--- The data ---

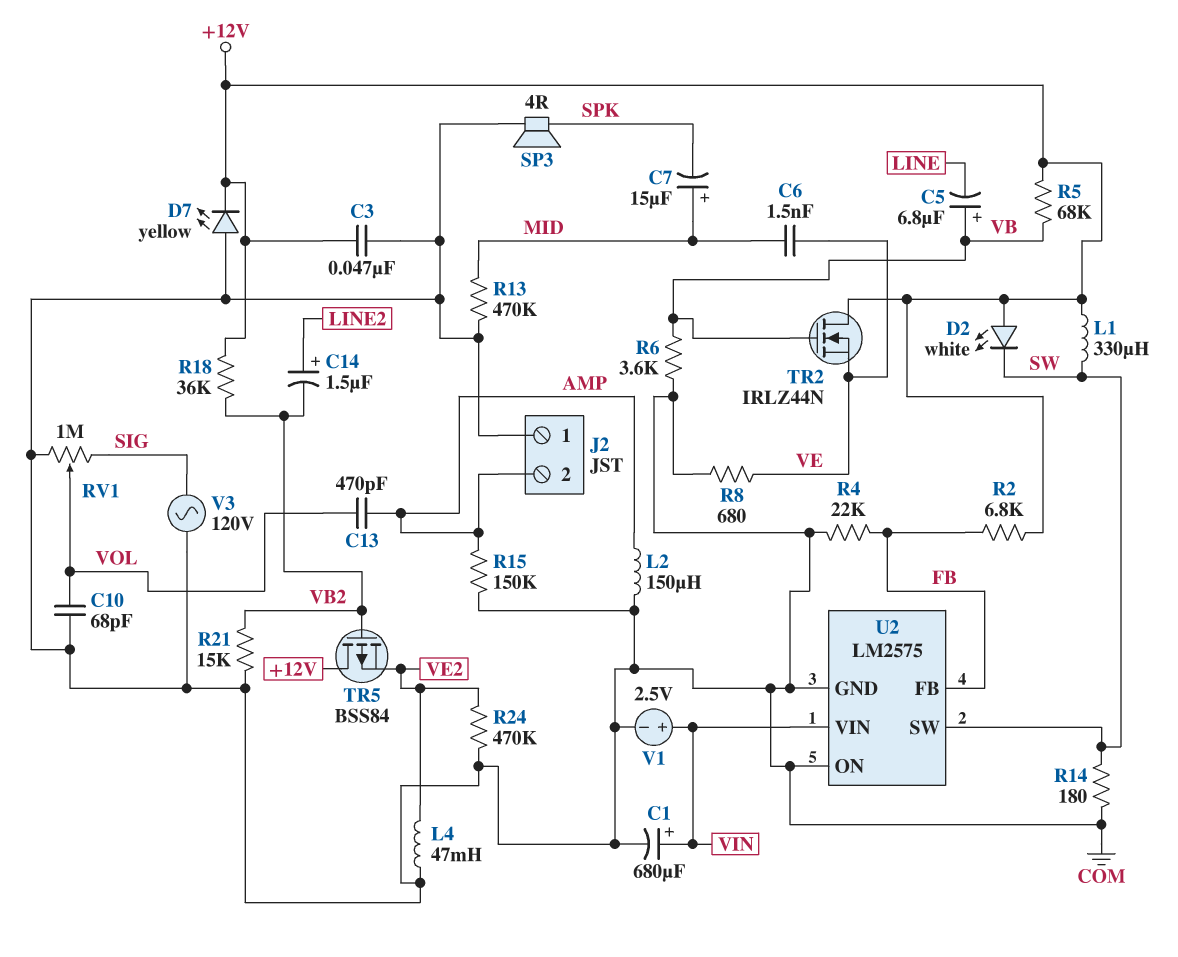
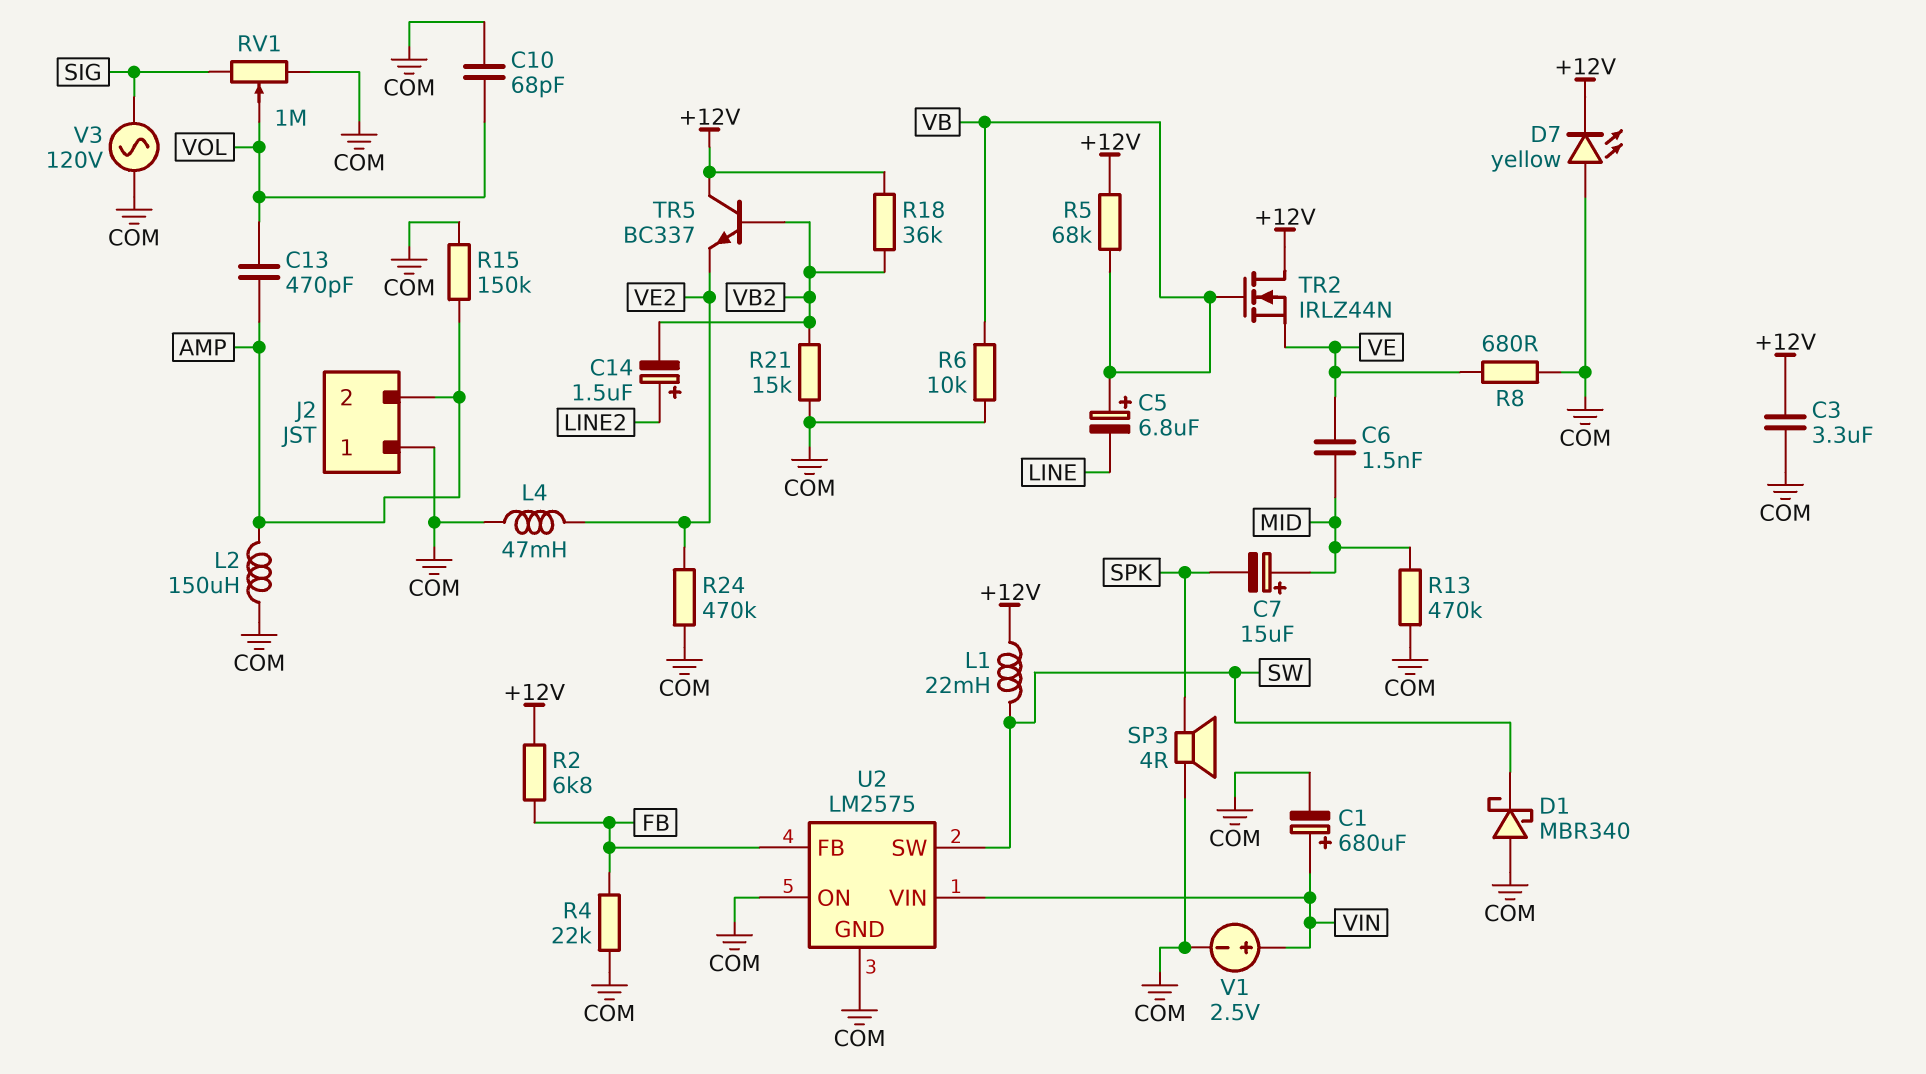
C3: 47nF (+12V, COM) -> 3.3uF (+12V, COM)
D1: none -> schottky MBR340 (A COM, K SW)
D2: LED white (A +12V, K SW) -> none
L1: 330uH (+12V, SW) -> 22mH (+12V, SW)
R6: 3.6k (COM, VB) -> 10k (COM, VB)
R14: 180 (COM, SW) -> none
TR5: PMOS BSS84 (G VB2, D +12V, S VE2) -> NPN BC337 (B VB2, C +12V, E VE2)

---

Leaving the pictures out, set down all of the data again exactly.

C3: 47nF (+12V, COM) -> 3.3uF (+12V, COM)
D1: none -> schottky MBR340 (A COM, K SW)
D2: LED white (A +12V, K SW) -> none
L1: 330uH (+12V, SW) -> 22mH (+12V, SW)
R6: 3.6k (COM, VB) -> 10k (COM, VB)
R14: 180 (COM, SW) -> none
TR5: PMOS BSS84 (G VB2, D +12V, S VE2) -> NPN BC337 (B VB2, C +12V, E VE2)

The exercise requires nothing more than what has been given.